■ **Work to be completed**
The listing is to be returned word for word, without its images.

■ **Records to process**

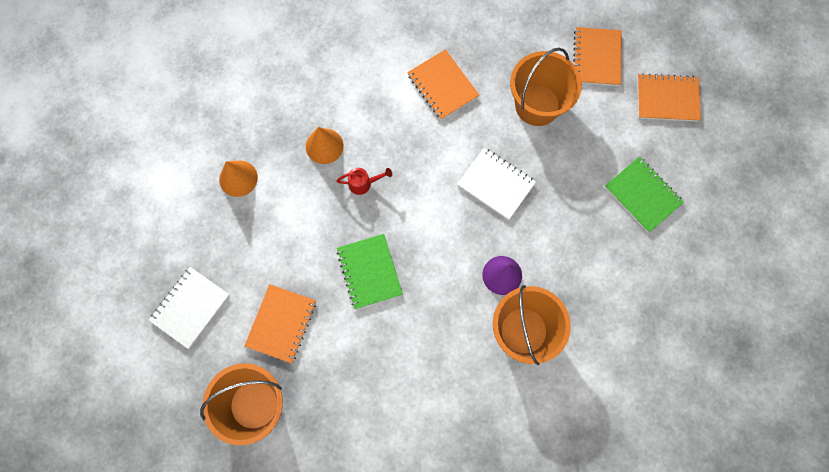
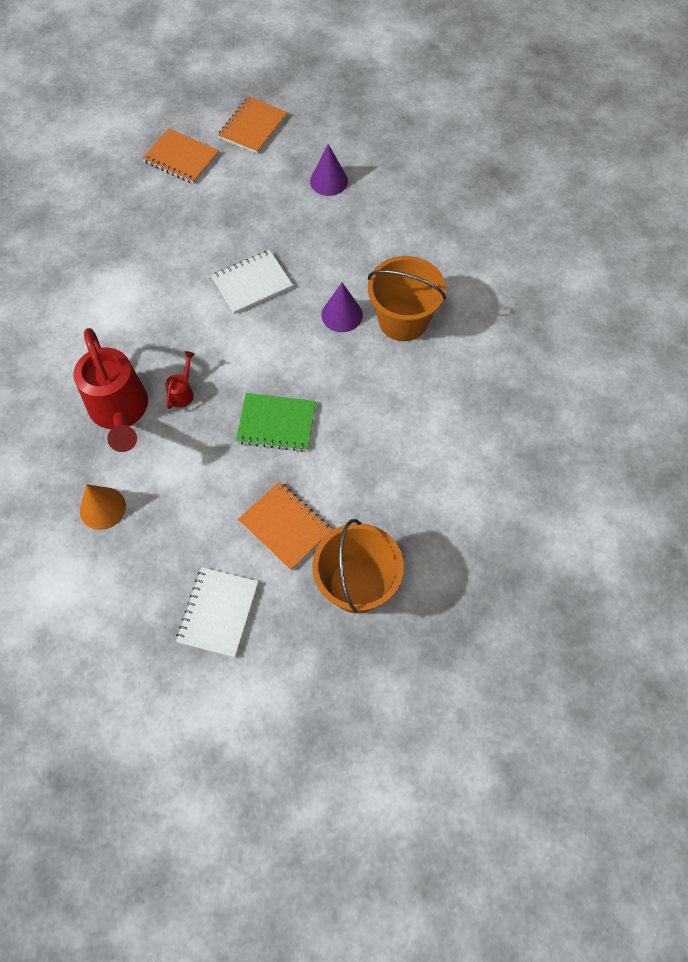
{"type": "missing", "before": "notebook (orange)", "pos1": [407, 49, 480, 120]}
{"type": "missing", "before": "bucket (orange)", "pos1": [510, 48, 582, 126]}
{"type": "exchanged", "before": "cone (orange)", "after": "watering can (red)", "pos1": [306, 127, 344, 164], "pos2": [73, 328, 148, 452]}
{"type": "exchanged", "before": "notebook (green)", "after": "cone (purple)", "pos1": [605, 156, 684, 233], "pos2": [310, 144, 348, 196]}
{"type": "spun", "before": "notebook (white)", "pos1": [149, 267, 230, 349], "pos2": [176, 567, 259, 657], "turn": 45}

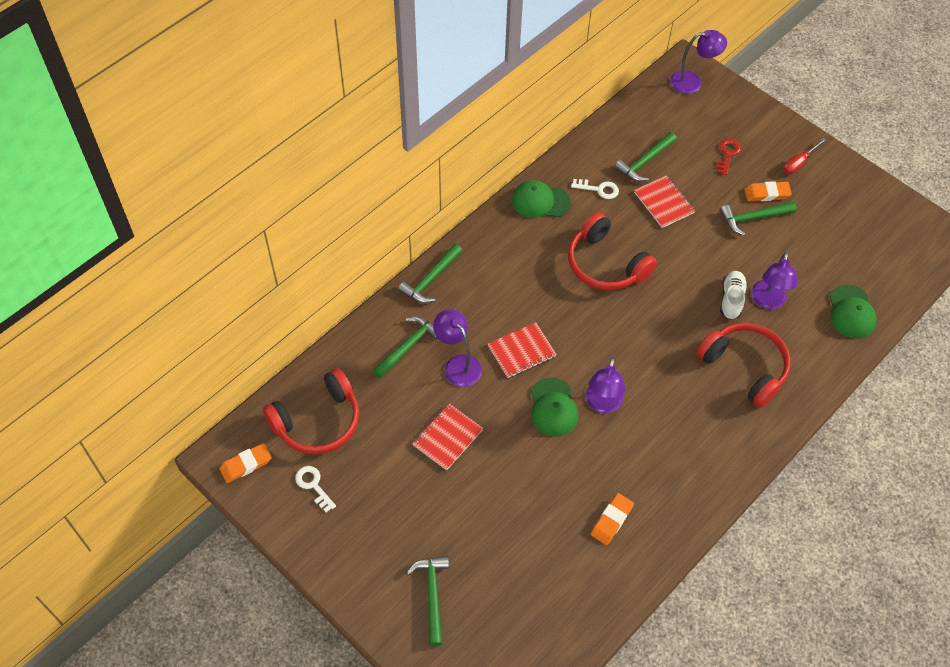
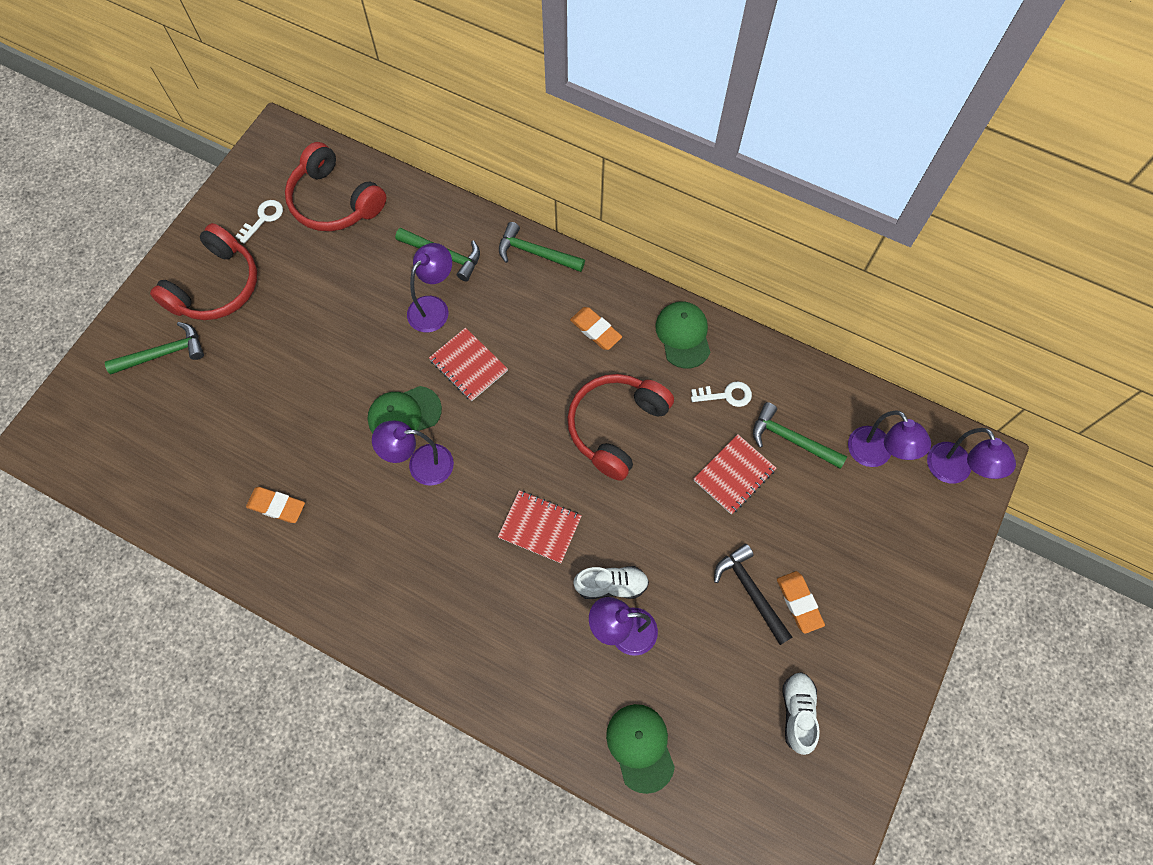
{"type": "missing", "before": "key (red)", "pos1": [717, 139, 741, 175]}
{"type": "missing", "before": "screwdriver (red)", "pos1": [783, 138, 826, 174]}
{"type": "appeared", "after": "shoe (white)", "pos2": [782, 672, 820, 755]}
{"type": "appeared", "after": "lamp (purple)", "pos2": [848, 410, 931, 467]}
{"type": "relocated", "before": "eraser (orange)", "pos1": [220, 443, 272, 483], "pos2": [570, 307, 622, 350]}
{"type": "relocated", "before": "notebook (red)", "pos1": [412, 404, 483, 470], "pos2": [498, 490, 582, 563]}
{"type": "relocated", "before": "headphones (red)", "pos1": [696, 322, 791, 408], "pos2": [150, 223, 257, 320]}
{"type": "colour", "before": "hammer (green)", "after": "hammer (black)", "pos1": [720, 202, 797, 235], "pos2": [714, 544, 792, 645]}
{"type": "spun", "before": "key (white)", "pos1": [571, 179, 619, 199], "pos2": [691, 381, 752, 407], "turn": -90}
{"type": "spun", "before": "cap (green)", "pos1": [830, 285, 877, 339], "pos2": [606, 704, 675, 794], "turn": 90}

■ **Written reply**
{"type": "missing", "before": "notebook (orange)", "pos1": [407, 49, 480, 120]}
{"type": "missing", "before": "bucket (orange)", "pos1": [510, 48, 582, 126]}
{"type": "exchanged", "before": "cone (orange)", "after": "watering can (red)", "pos1": [306, 127, 344, 164], "pos2": [73, 328, 148, 452]}
{"type": "exchanged", "before": "notebook (green)", "after": "cone (purple)", "pos1": [605, 156, 684, 233], "pos2": [310, 144, 348, 196]}
{"type": "spun", "before": "notebook (white)", "pos1": [149, 267, 230, 349], "pos2": [176, 567, 259, 657], "turn": 45}

{"type": "missing", "before": "key (red)", "pos1": [717, 139, 741, 175]}
{"type": "missing", "before": "screwdriver (red)", "pos1": [783, 138, 826, 174]}
{"type": "appeared", "after": "shoe (white)", "pos2": [782, 672, 820, 755]}
{"type": "appeared", "after": "lamp (purple)", "pos2": [848, 410, 931, 467]}
{"type": "relocated", "before": "eraser (orange)", "pos1": [220, 443, 272, 483], "pos2": [570, 307, 622, 350]}
{"type": "relocated", "before": "notebook (red)", "pos1": [412, 404, 483, 470], "pos2": [498, 490, 582, 563]}
{"type": "relocated", "before": "headphones (red)", "pos1": [696, 322, 791, 408], "pos2": [150, 223, 257, 320]}
{"type": "colour", "before": "hammer (green)", "after": "hammer (black)", "pos1": [720, 202, 797, 235], "pos2": [714, 544, 792, 645]}
{"type": "spun", "before": "key (white)", "pos1": [571, 179, 619, 199], "pos2": [691, 381, 752, 407], "turn": -90}
{"type": "spun", "before": "cap (green)", "pos1": [830, 285, 877, 339], "pos2": [606, 704, 675, 794], "turn": 90}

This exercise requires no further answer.